About this task: Using the listing below, please count the lines that contain the string "yellow". Only the number is wanted.

##### Information

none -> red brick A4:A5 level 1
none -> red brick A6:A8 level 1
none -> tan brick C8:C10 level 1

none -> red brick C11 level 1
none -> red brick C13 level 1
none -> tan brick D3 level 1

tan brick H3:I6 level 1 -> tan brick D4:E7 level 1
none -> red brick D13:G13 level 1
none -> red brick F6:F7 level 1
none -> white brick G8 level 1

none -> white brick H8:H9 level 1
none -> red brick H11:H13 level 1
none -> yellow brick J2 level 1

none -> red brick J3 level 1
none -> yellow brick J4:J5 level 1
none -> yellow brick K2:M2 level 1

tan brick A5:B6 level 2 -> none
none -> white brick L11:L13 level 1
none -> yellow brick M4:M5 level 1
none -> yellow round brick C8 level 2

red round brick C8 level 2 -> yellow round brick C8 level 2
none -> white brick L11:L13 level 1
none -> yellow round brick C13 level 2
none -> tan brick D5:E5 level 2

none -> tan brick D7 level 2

##########

Result below: 7